Exercise prompt: Restate, word for word, each entry that follows, but skip its pictures.

----

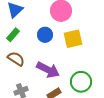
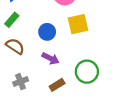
blue circle: (45, 35) -> (47, 32), moved
purple arrow: (48, 70) -> (50, 58), size x0.7

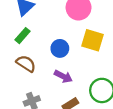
yellow square: (78, 24) -> (93, 40), turned 30

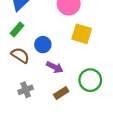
blue circle: (60, 48) -> (43, 45), moved

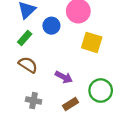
blue circle: (43, 45) -> (51, 26), moved
gray cross: (26, 90) -> (34, 101), turned 32

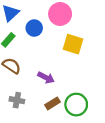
green circle: (101, 90) -> (76, 105), moved

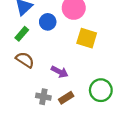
gray cross: (17, 100) -> (43, 97), moved
green circle: (76, 105) -> (101, 90), moved

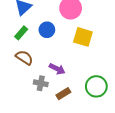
blue circle: (48, 22) -> (47, 30), moved
gray cross: (43, 97) -> (41, 83), moved

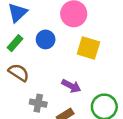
purple arrow: (57, 69) -> (71, 86), moved

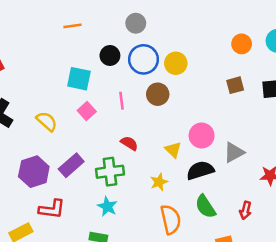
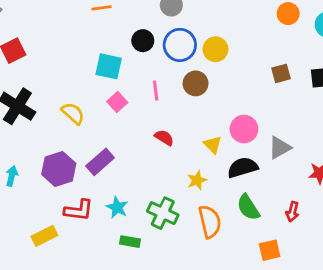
orange circle: (242, 44) -> (288, 14), moved
green cross: (110, 172) -> (163, 213), moved, turned 32
cyan star: (107, 207) -> (117, 207), moved

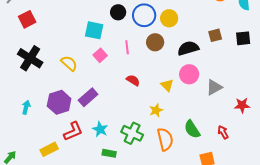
black semicircle: (243, 167) -> (188, 48), moved
red L-shape: (79, 210) -> (73, 131), turned -30
red arrow: (292, 212) -> (223, 132), turned 136

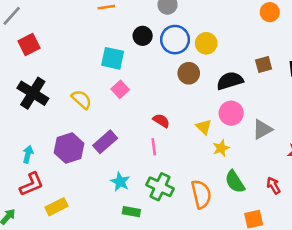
pink line: (127, 47) -> (154, 147), moved
yellow star: (156, 110) -> (221, 148), moved
red L-shape: (73, 131) -> (32, 184), moved

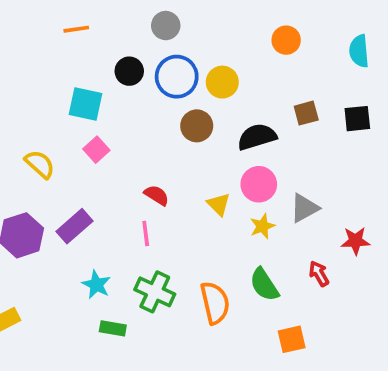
orange circle: (270, 12) -> (286, 40), moved
yellow star: (221, 148) -> (262, 226), moved
red arrow: (274, 185) -> (319, 274), moved

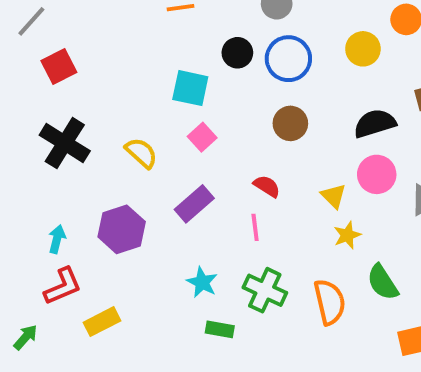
yellow circle: (222, 82) -> (363, 49), moved
brown circle: (197, 126) -> (290, 123), moved
purple rectangle: (75, 226) -> (194, 204), moved
yellow star: (262, 226) -> (347, 235), moved

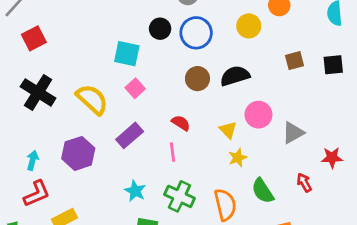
black semicircle: (375, 123) -> (235, 76), moved
yellow semicircle: (141, 153) -> (92, 99), size x1.4

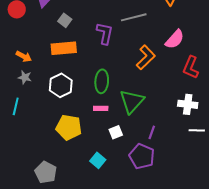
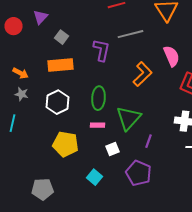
pink semicircle: (175, 39) -> (172, 56), turned -65
purple line: (152, 132) -> (148, 141), moved
gray pentagon: (46, 172) -> (42, 189), turned -30

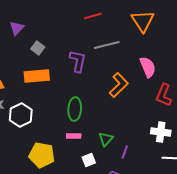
white hexagon: (58, 102) -> (21, 115), moved
green triangle: (128, 118) -> (106, 139), moved, size x0.6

----

Solution to the exercise:
blue circle: (45, 35) -> (47, 32), moved
purple arrow: (48, 70) -> (50, 58), size x0.7

yellow square: (78, 24) -> (93, 40), turned 30

blue circle: (60, 48) -> (43, 45), moved

blue circle: (43, 45) -> (51, 26), moved
gray cross: (26, 90) -> (34, 101), turned 32

green circle: (101, 90) -> (76, 105), moved

gray cross: (17, 100) -> (43, 97), moved
green circle: (76, 105) -> (101, 90), moved

blue circle: (48, 22) -> (47, 30), moved
gray cross: (43, 97) -> (41, 83), moved

purple arrow: (57, 69) -> (71, 86), moved

orange circle: (242, 44) -> (288, 14), moved
green cross: (110, 172) -> (163, 213), moved, turned 32
cyan star: (107, 207) -> (117, 207), moved

black semicircle: (243, 167) -> (188, 48), moved
red L-shape: (79, 210) -> (73, 131), turned -30
red arrow: (292, 212) -> (223, 132), turned 136

pink line: (127, 47) -> (154, 147), moved
yellow star: (156, 110) -> (221, 148), moved
red L-shape: (73, 131) -> (32, 184), moved

orange circle: (270, 12) -> (286, 40), moved
yellow star: (221, 148) -> (262, 226), moved
red arrow: (274, 185) -> (319, 274), moved

yellow circle: (222, 82) -> (363, 49), moved
brown circle: (197, 126) -> (290, 123), moved
purple rectangle: (75, 226) -> (194, 204), moved
yellow star: (262, 226) -> (347, 235), moved

black semicircle: (375, 123) -> (235, 76), moved
yellow semicircle: (141, 153) -> (92, 99), size x1.4

pink semicircle: (175, 39) -> (172, 56), turned -65
purple line: (152, 132) -> (148, 141), moved
gray pentagon: (46, 172) -> (42, 189), turned -30

white hexagon: (58, 102) -> (21, 115), moved
green triangle: (128, 118) -> (106, 139), moved, size x0.6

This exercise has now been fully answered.